- [Data in this exercise]
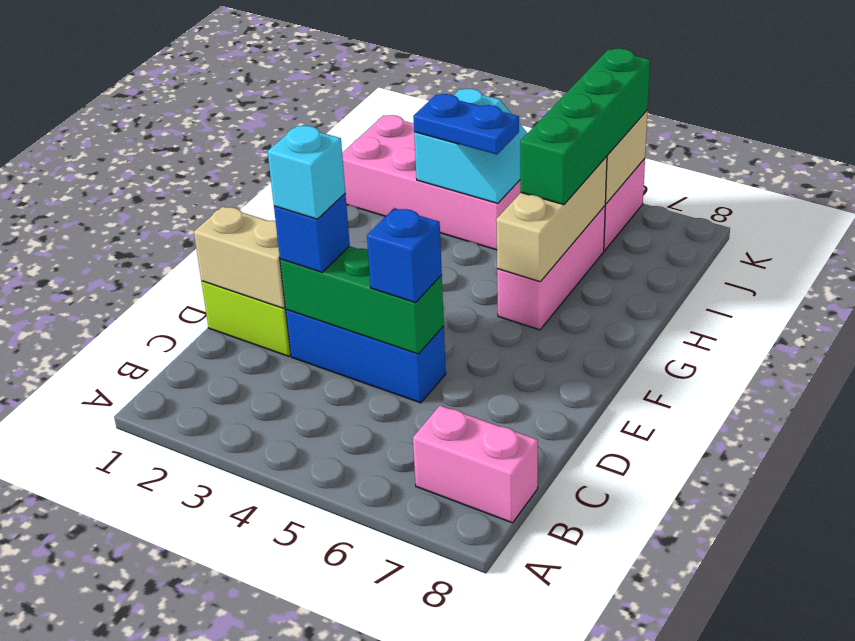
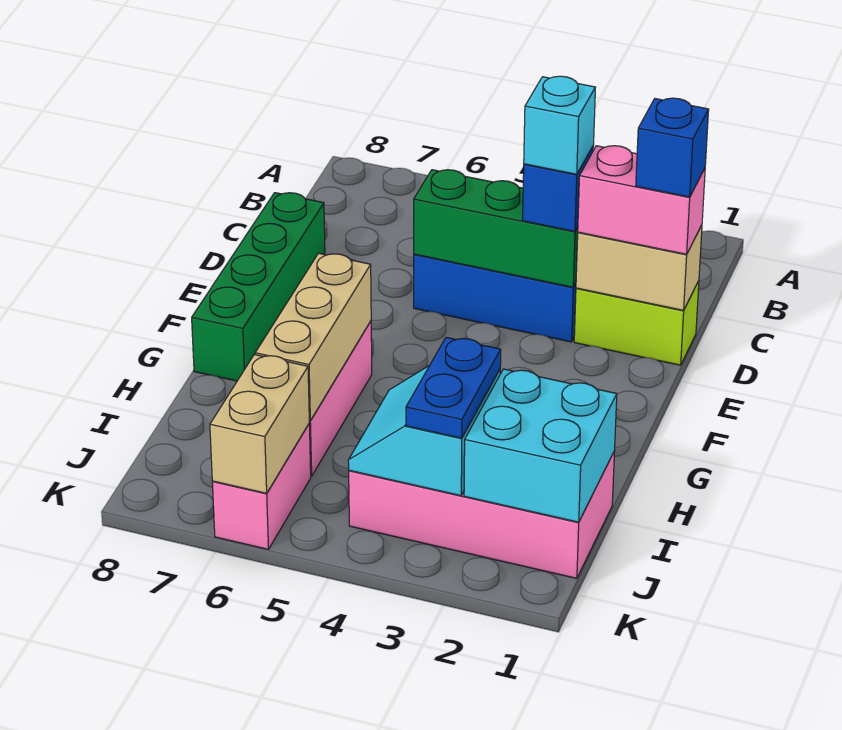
pink brick B7:B8 level 1 -> pink brick D1:D2 level 3
blue brick D5 level 3 -> blue brick D1 level 4
green brick H6:K6 level 3 -> green brick D8:G8 level 1
none -> cyan brick I1:J2 level 2
blue plate I3:I4 level 3 -> blue plate I3:J3 level 3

- [Problem requirements] Please write the material out again exactly as shown above, minus any pictures.

- [Output for this task]
pink brick B7:B8 level 1 -> pink brick D1:D2 level 3
blue brick D5 level 3 -> blue brick D1 level 4
green brick H6:K6 level 3 -> green brick D8:G8 level 1
none -> cyan brick I1:J2 level 2
blue plate I3:I4 level 3 -> blue plate I3:J3 level 3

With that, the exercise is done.